--- DATA EXCERPTS ---
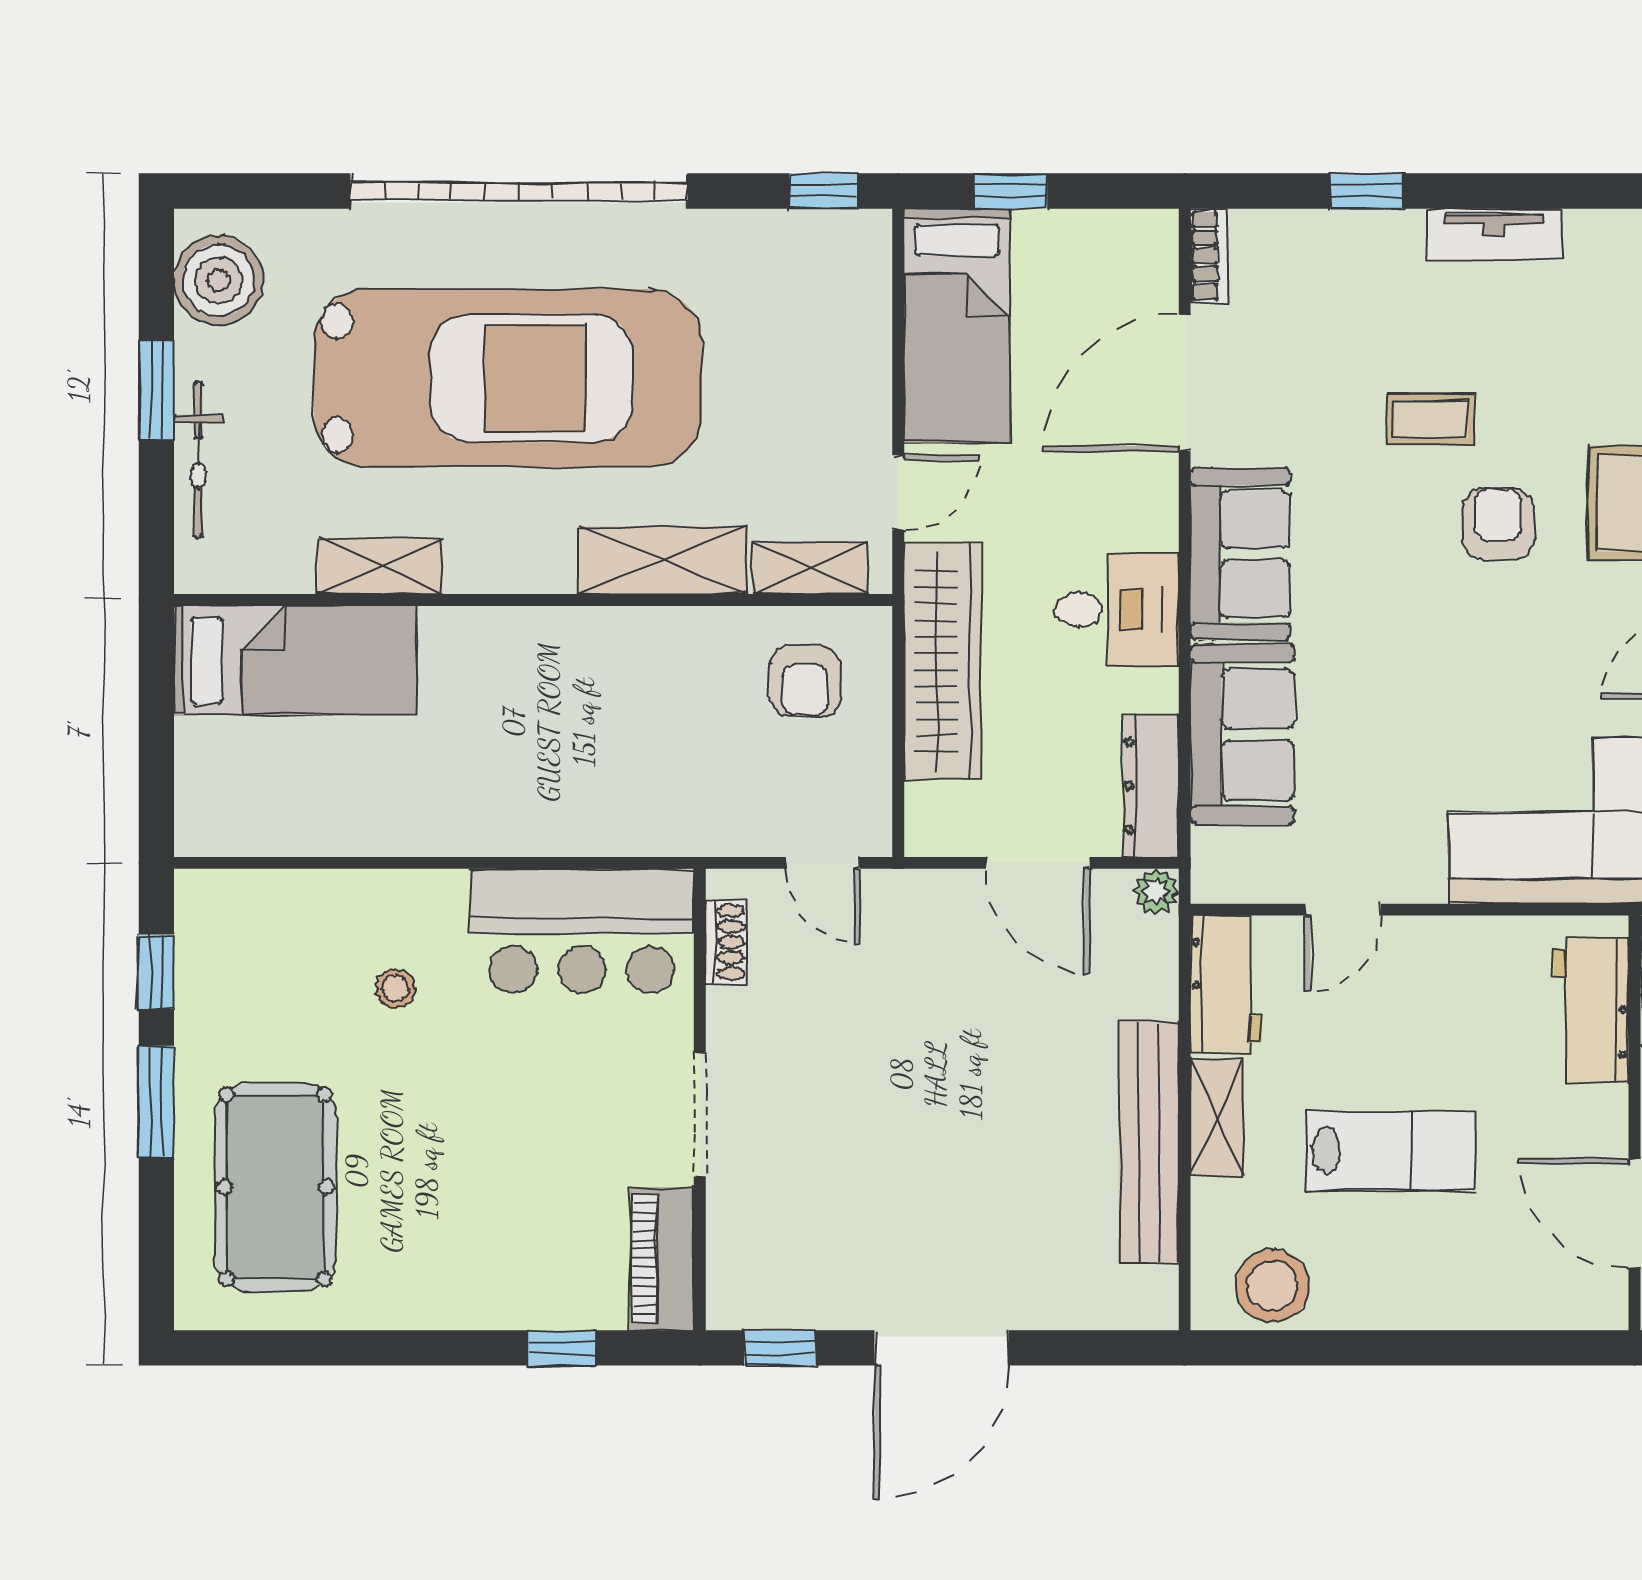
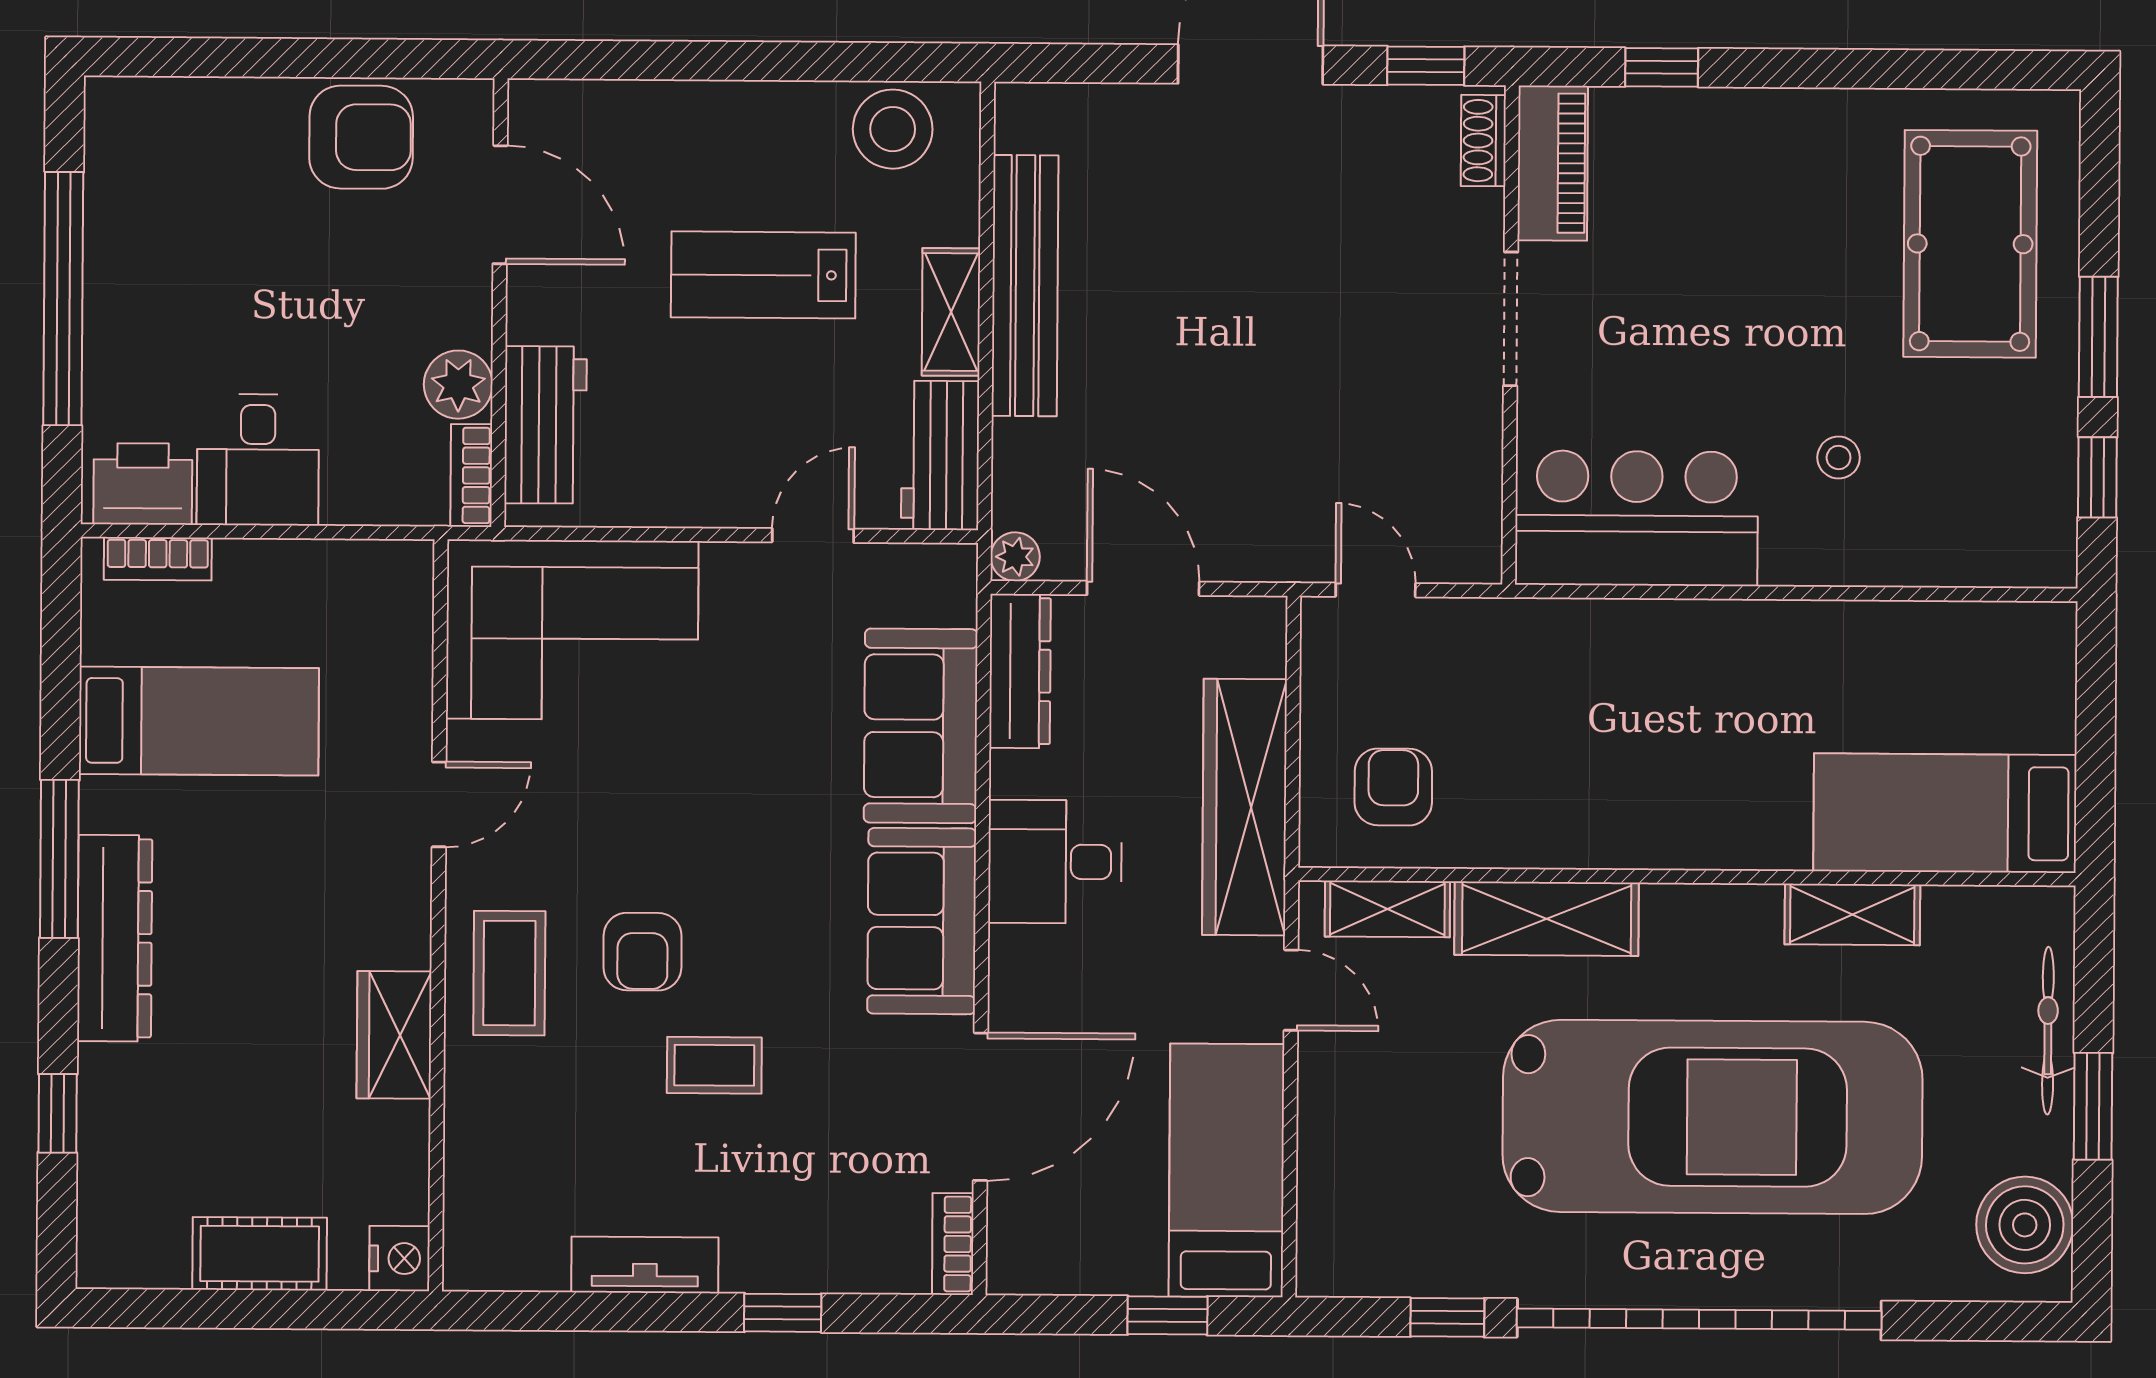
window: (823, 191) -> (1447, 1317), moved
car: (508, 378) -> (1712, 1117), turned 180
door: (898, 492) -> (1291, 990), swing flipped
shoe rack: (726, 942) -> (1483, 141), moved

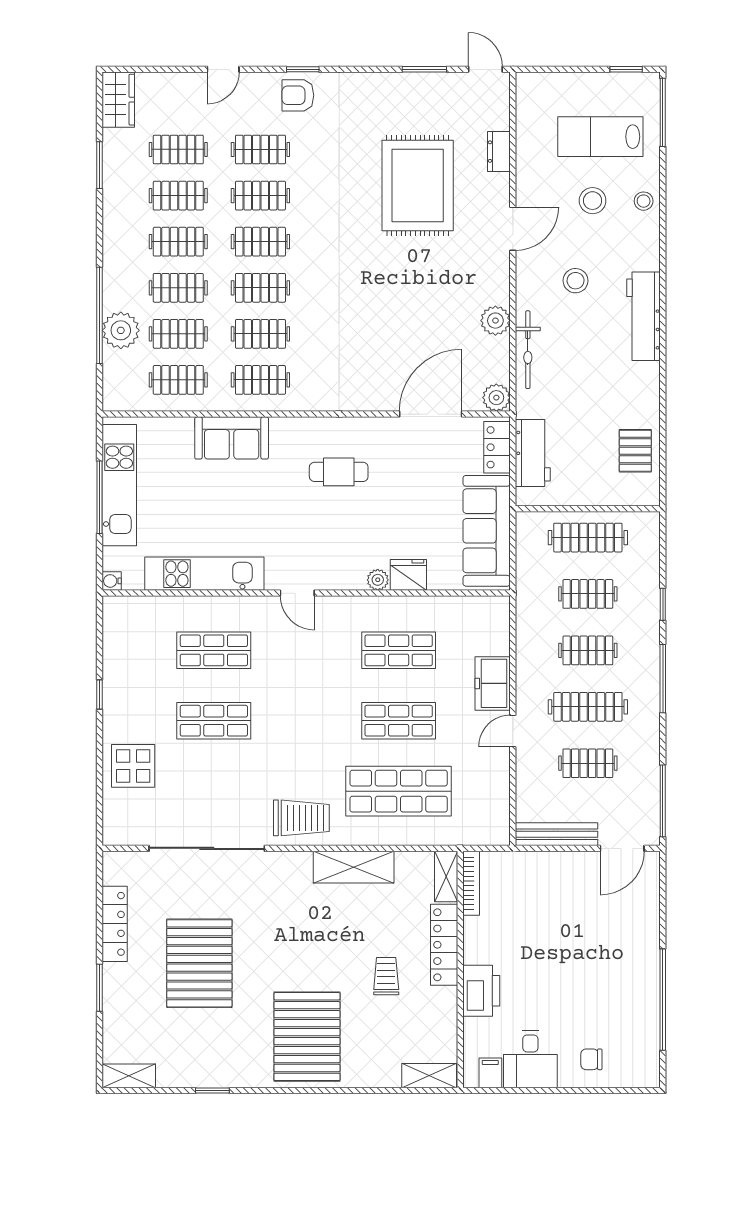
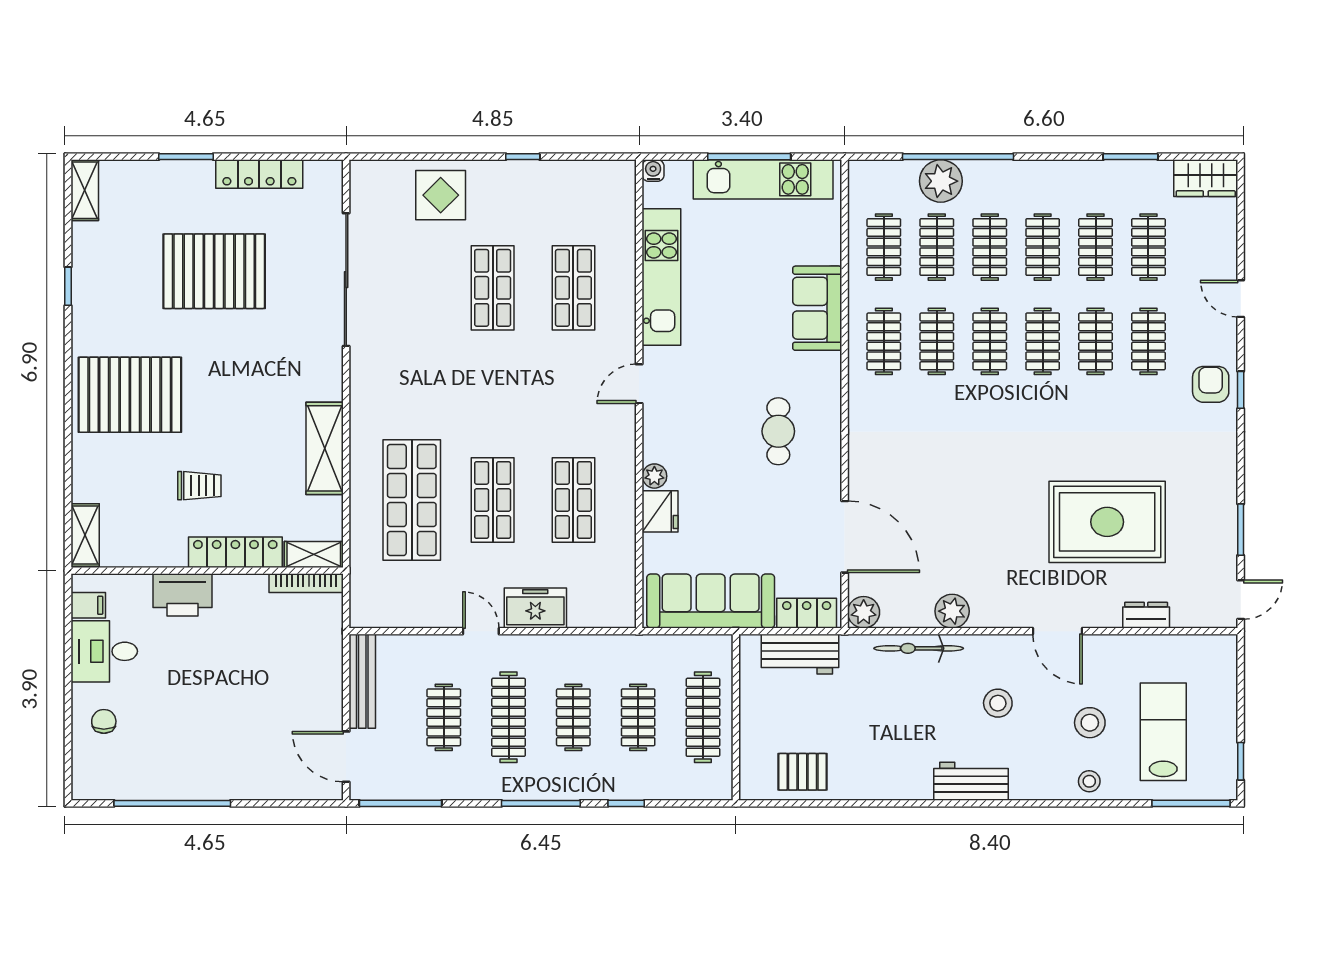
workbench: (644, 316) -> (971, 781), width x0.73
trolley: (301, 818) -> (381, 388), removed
---
[TASK DIRECTIONS] A verbatim transcription of the records, pictures excluded, is the required output.

[EXERCISE ANSWER]
window: (823, 191) -> (1447, 1317), moved
car: (508, 378) -> (1712, 1117), turned 180
door: (898, 492) -> (1291, 990), swing flipped
shoe rack: (726, 942) -> (1483, 141), moved

workbench: (644, 316) -> (971, 781), width x0.73
trolley: (301, 818) -> (381, 388), removed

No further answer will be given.